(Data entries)
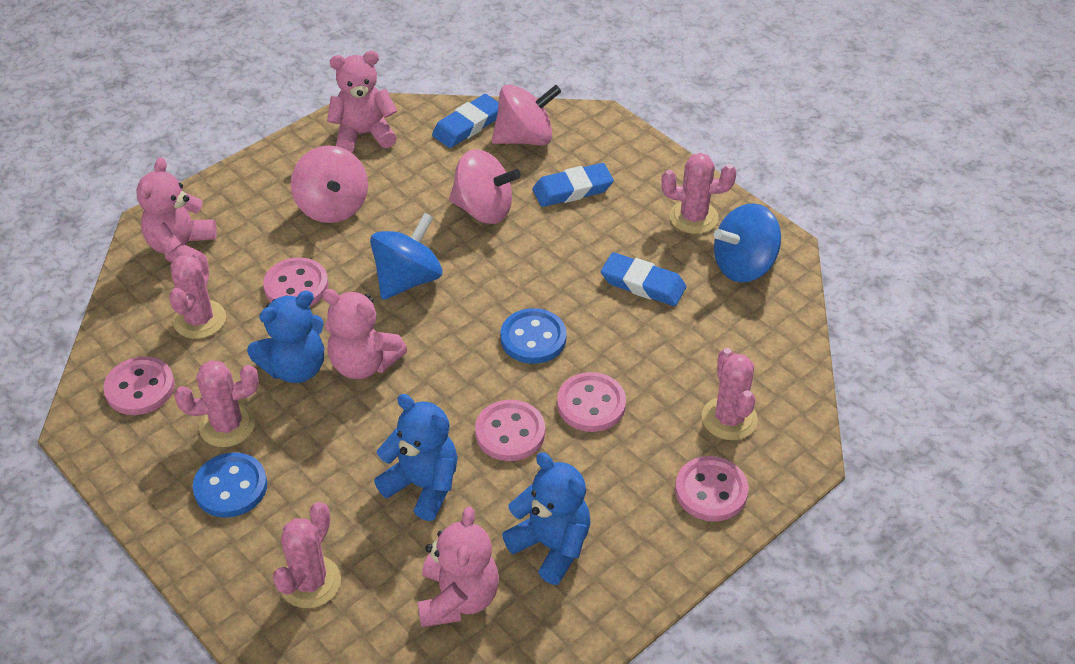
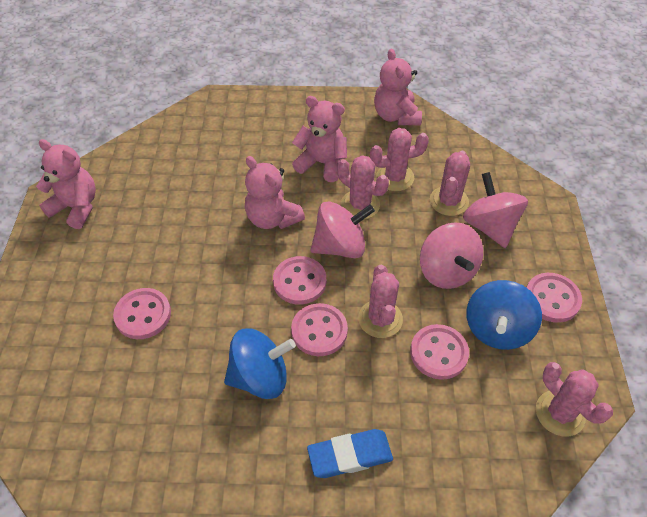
blue button: 2 -> 0
blue eraser: 3 -> 1
blue teddy bear: 3 -> 0

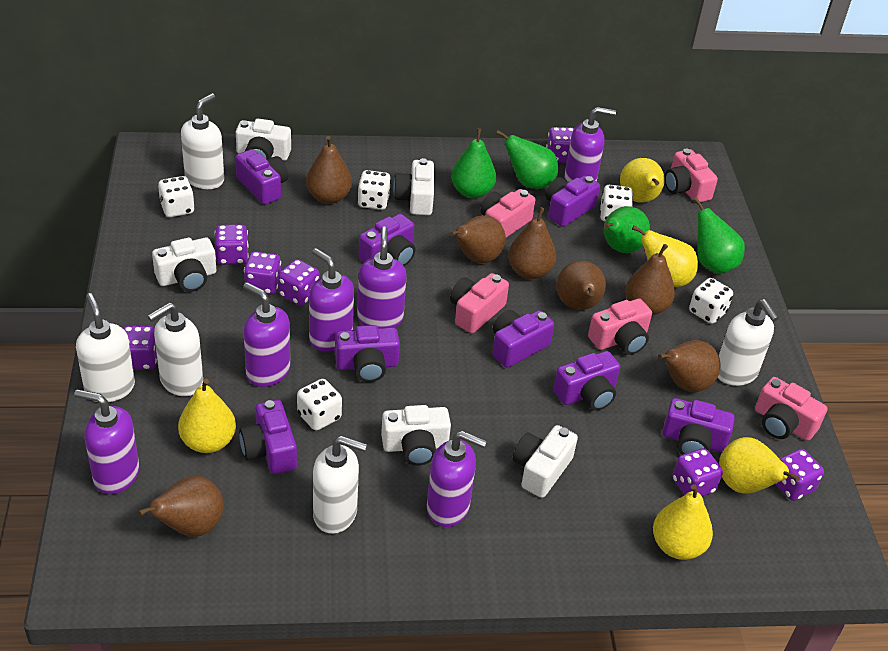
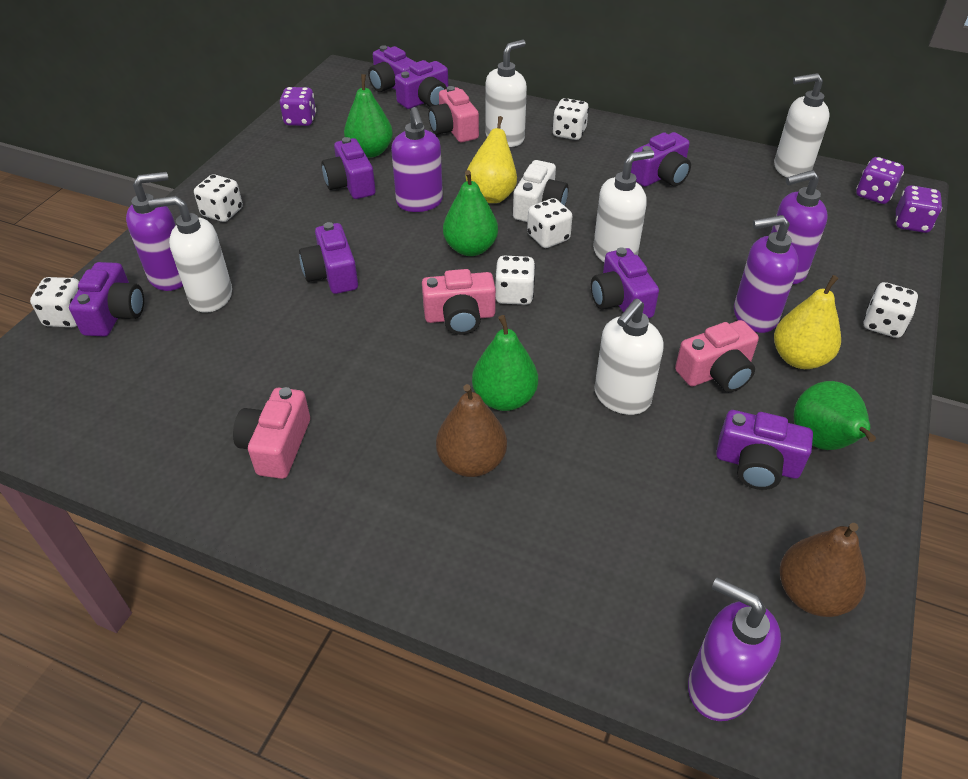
brown pear: 7 -> 2
pink camera: 5 -> 4
purple dice: 7 -> 3
purple soap dispenser: 6 -> 5
white camera: 5 -> 1
white dice: 5 -> 6
yellow pear: 5 -> 2

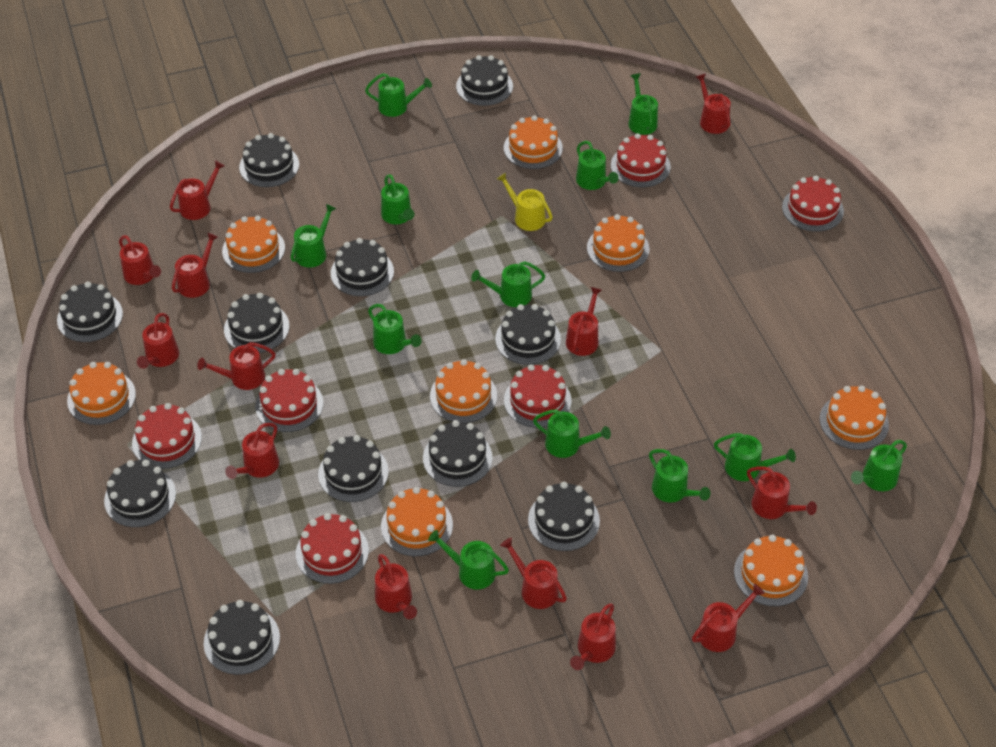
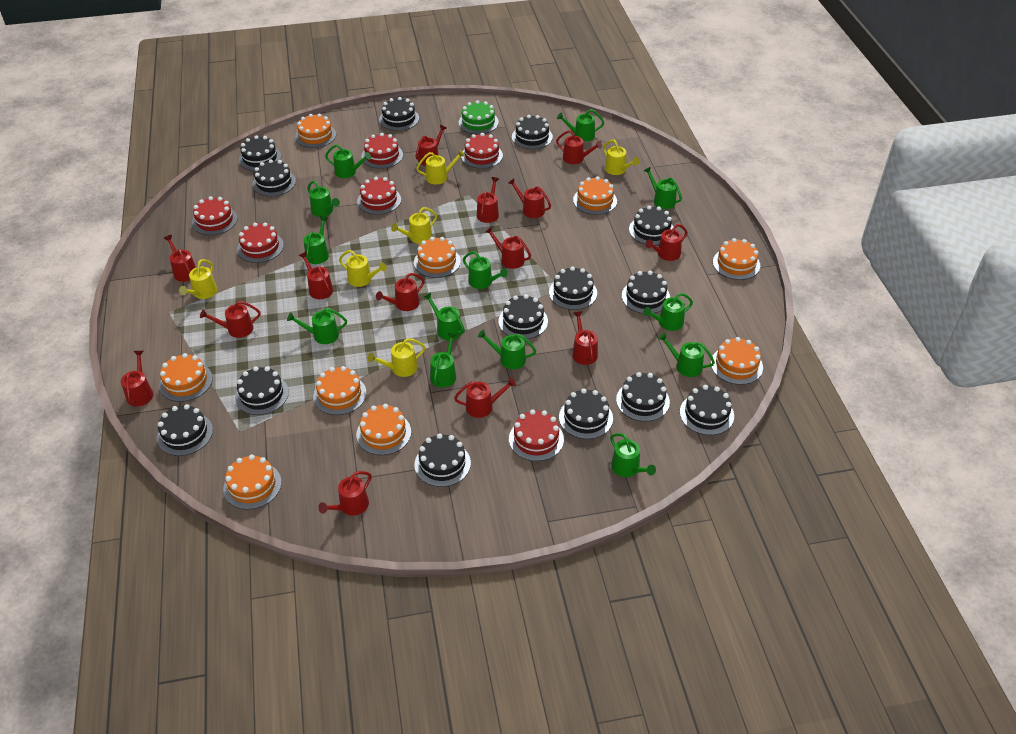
black cake: 11 -> 14
green cake: 0 -> 1
green watering can: 12 -> 13
orange cake: 8 -> 9
red watering can: 13 -> 14
yellow watering can: 1 -> 6

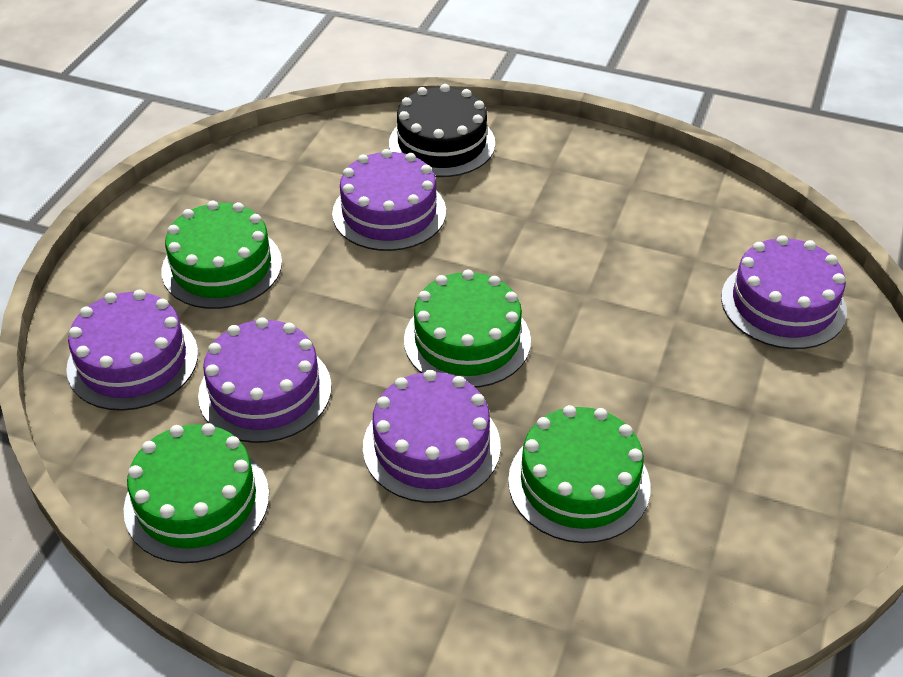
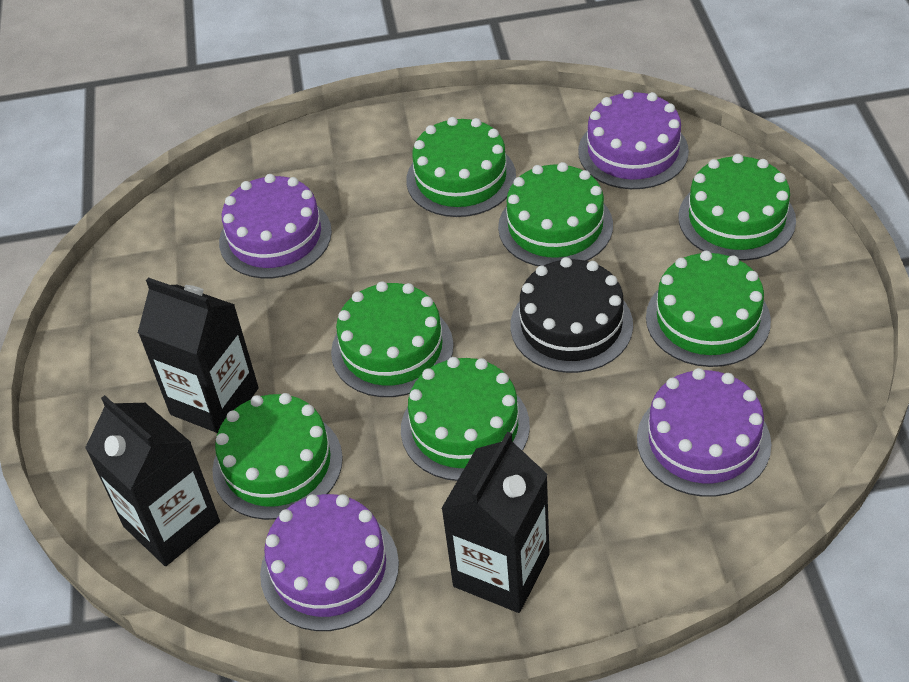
black carton: 0 -> 3
green cake: 4 -> 7
purple cake: 5 -> 4

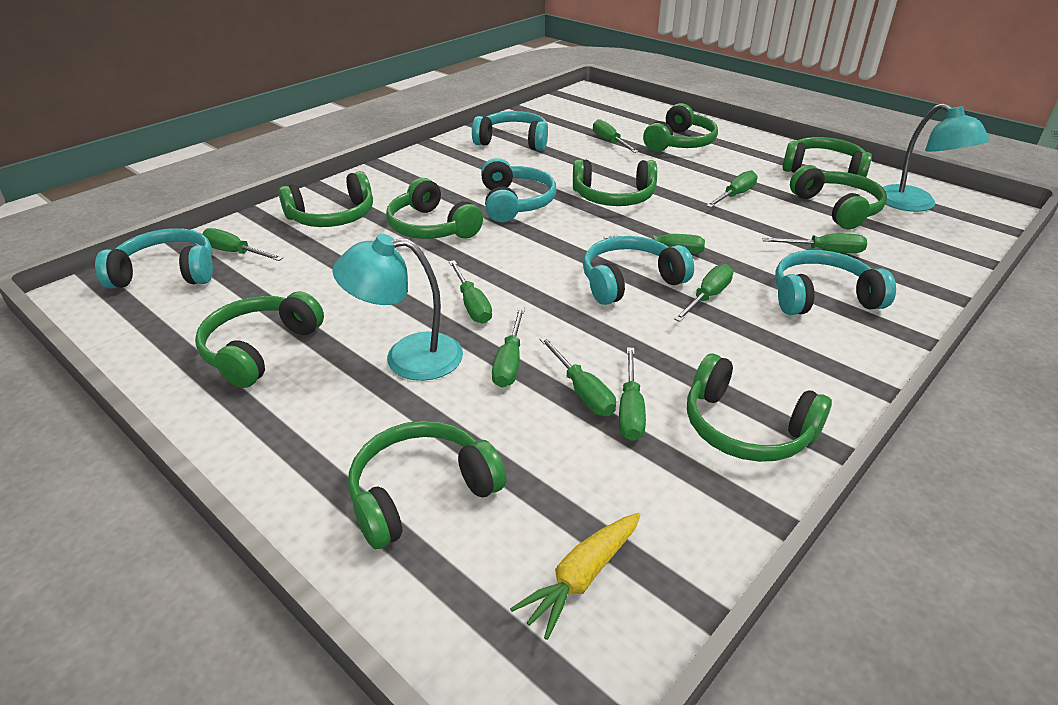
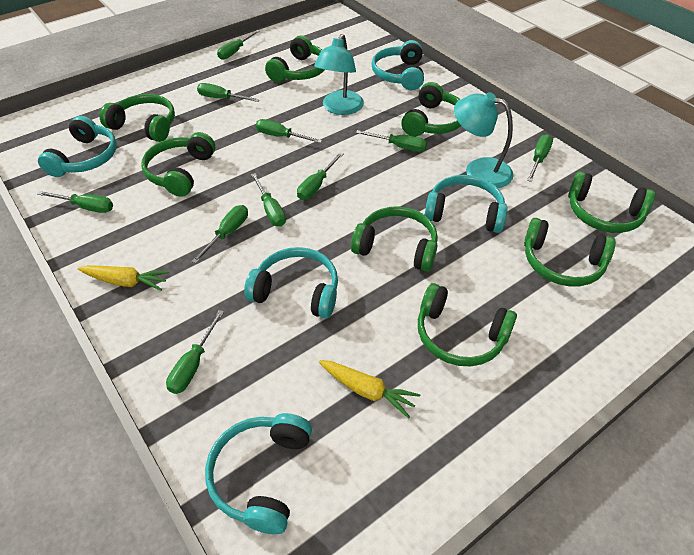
green headphones: 9 -> 8
yellow carrot: 1 -> 2

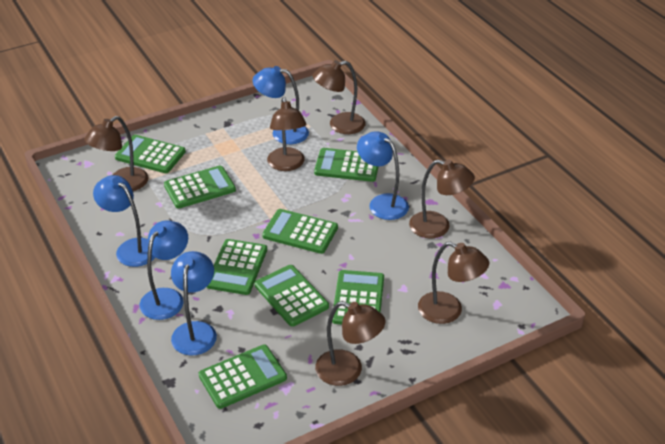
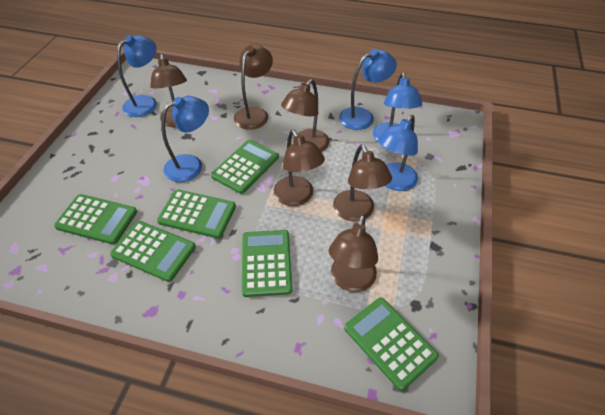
green calculator: 8 -> 6

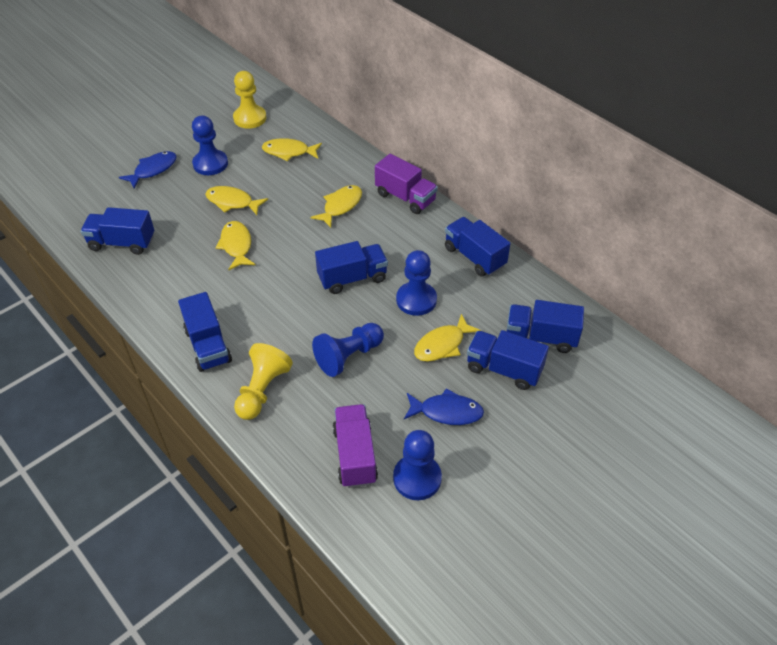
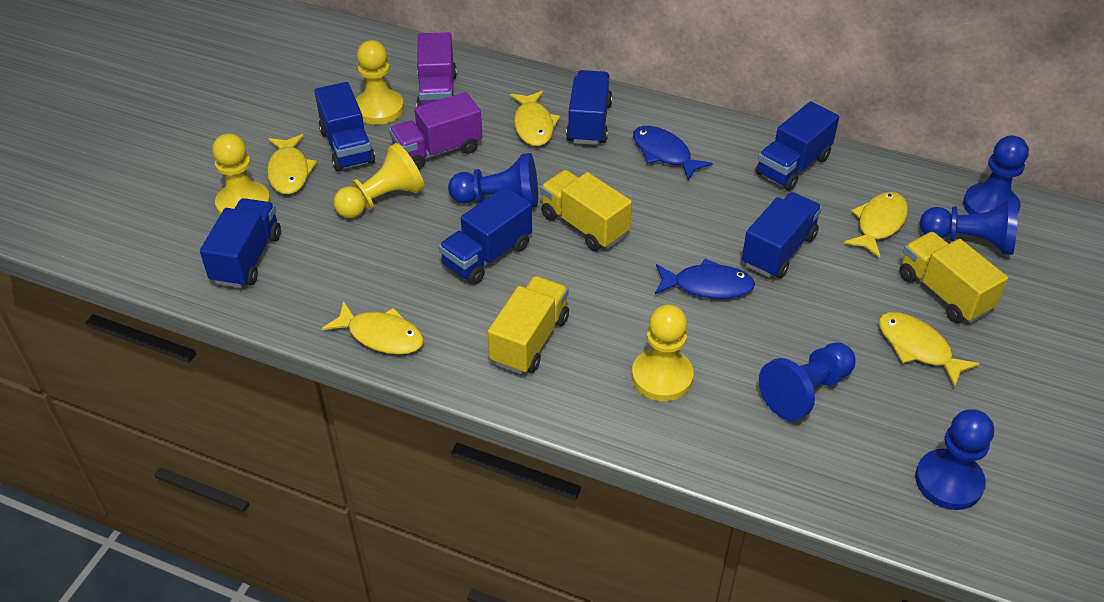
blue pawn: 4 -> 5
yellow pawn: 2 -> 4
yellow truck: 0 -> 3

WHAT YOU NEED TO DO:
Set down the records exactly, without the pictures.

YOUR SOLUTION:
blue button: 2 -> 0
blue eraser: 3 -> 1
blue teddy bear: 3 -> 0

brown pear: 7 -> 2
pink camera: 5 -> 4
purple dice: 7 -> 3
purple soap dispenser: 6 -> 5
white camera: 5 -> 1
white dice: 5 -> 6
yellow pear: 5 -> 2

black cake: 11 -> 14
green cake: 0 -> 1
green watering can: 12 -> 13
orange cake: 8 -> 9
red watering can: 13 -> 14
yellow watering can: 1 -> 6

black carton: 0 -> 3
green cake: 4 -> 7
purple cake: 5 -> 4

green headphones: 9 -> 8
yellow carrot: 1 -> 2

green calculator: 8 -> 6

blue pawn: 4 -> 5
yellow pawn: 2 -> 4
yellow truck: 0 -> 3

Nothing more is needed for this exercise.